**PROBLEM REQUIREMENTS**
Please count the lines in the records below that contain the string "kern", and reply with only that number.

**ENTRIES**
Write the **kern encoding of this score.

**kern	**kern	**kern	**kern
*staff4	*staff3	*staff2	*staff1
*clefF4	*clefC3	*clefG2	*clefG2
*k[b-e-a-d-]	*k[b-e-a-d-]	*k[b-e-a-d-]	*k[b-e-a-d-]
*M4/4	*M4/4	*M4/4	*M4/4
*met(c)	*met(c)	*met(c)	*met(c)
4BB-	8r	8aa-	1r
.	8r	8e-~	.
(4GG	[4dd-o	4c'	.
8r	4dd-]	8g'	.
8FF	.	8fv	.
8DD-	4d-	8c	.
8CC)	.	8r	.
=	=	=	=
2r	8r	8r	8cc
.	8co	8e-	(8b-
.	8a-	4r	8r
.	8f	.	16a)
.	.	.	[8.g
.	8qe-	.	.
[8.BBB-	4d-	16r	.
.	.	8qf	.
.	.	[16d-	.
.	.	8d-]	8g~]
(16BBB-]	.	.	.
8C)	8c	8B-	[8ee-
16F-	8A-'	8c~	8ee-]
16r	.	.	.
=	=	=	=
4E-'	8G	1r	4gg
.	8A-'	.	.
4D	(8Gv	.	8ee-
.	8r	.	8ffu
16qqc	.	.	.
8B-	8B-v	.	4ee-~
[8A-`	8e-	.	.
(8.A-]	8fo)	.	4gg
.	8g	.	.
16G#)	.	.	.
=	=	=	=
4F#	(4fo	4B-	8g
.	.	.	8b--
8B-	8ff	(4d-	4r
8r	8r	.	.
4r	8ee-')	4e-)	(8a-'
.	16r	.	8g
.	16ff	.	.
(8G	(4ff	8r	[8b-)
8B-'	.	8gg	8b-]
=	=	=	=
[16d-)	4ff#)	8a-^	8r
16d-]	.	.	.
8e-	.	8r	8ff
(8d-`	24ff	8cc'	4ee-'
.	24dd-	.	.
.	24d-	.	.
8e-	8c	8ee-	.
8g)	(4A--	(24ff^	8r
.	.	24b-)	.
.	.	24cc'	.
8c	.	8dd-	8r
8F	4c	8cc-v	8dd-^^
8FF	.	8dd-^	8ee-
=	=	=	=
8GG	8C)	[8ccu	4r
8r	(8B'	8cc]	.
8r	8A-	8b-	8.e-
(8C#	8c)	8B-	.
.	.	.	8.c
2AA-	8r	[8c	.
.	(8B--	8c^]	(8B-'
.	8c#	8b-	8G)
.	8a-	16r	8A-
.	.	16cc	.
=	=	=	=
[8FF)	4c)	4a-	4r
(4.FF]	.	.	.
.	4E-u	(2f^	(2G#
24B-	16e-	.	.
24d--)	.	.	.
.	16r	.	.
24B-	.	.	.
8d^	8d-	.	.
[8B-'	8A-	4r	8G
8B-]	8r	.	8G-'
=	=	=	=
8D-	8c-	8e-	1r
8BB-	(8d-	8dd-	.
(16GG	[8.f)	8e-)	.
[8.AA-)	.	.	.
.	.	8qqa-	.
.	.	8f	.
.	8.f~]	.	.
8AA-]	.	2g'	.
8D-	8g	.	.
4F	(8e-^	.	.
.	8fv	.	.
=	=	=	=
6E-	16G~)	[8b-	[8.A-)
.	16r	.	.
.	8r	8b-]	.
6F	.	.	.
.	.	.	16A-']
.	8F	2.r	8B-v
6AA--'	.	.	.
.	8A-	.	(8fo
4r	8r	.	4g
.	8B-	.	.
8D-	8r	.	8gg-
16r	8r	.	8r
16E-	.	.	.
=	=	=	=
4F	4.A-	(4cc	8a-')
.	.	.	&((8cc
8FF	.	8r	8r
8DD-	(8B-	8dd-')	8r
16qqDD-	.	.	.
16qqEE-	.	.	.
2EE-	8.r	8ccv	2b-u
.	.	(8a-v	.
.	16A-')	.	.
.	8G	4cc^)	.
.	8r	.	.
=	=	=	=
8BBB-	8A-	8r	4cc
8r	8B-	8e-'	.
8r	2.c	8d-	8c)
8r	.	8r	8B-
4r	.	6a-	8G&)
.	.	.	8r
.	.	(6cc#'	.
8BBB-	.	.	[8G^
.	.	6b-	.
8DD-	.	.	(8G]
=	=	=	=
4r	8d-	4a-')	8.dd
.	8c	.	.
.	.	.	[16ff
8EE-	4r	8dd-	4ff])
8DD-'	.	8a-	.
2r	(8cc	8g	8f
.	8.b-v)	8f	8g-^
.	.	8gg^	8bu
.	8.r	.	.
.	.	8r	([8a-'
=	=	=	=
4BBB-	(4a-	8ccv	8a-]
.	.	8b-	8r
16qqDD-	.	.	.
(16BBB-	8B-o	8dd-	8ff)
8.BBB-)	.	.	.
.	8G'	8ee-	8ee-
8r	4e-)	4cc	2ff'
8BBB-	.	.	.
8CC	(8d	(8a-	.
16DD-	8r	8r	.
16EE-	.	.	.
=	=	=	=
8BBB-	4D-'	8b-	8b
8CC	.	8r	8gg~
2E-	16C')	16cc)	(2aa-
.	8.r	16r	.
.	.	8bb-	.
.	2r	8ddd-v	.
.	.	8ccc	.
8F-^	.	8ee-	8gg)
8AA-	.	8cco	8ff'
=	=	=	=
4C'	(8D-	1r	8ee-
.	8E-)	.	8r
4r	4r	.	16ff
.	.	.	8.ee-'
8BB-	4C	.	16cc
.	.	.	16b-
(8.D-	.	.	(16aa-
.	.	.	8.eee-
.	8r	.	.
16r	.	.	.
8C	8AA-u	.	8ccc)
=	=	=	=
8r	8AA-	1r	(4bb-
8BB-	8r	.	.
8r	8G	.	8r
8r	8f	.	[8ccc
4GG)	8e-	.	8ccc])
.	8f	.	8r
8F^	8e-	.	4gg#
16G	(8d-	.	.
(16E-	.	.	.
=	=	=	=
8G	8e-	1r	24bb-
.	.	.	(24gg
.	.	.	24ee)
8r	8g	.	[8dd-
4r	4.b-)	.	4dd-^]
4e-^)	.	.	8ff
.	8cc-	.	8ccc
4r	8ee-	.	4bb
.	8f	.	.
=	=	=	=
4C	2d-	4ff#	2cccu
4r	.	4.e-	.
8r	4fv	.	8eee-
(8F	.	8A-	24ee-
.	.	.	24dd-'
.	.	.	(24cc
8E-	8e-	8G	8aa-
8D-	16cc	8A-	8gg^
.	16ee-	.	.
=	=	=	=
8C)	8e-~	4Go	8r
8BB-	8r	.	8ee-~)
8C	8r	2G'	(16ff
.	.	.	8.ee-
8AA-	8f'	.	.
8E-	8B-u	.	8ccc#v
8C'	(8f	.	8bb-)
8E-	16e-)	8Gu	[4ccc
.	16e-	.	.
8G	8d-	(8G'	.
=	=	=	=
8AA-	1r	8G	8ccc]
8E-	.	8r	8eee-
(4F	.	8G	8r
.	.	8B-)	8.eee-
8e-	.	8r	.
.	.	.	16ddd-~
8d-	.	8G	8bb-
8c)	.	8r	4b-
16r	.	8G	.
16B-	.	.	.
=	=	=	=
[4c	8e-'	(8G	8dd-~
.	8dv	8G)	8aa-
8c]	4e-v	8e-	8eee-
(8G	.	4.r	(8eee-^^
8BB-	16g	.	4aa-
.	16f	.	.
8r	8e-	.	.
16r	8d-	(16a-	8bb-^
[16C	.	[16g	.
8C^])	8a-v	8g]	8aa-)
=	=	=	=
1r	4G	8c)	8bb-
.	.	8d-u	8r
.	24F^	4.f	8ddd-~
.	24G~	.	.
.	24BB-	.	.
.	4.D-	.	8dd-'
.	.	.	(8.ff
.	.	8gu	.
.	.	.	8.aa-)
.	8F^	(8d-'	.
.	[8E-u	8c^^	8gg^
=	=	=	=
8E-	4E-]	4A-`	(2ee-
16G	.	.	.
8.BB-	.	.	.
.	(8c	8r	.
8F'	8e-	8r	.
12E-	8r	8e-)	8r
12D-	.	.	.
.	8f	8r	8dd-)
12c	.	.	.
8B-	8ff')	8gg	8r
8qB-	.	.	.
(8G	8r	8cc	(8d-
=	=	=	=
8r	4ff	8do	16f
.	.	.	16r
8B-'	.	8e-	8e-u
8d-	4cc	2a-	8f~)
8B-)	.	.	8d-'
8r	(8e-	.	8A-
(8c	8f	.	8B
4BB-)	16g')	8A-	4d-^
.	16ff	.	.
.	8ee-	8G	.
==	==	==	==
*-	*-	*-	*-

**TASK RESPONSE**
2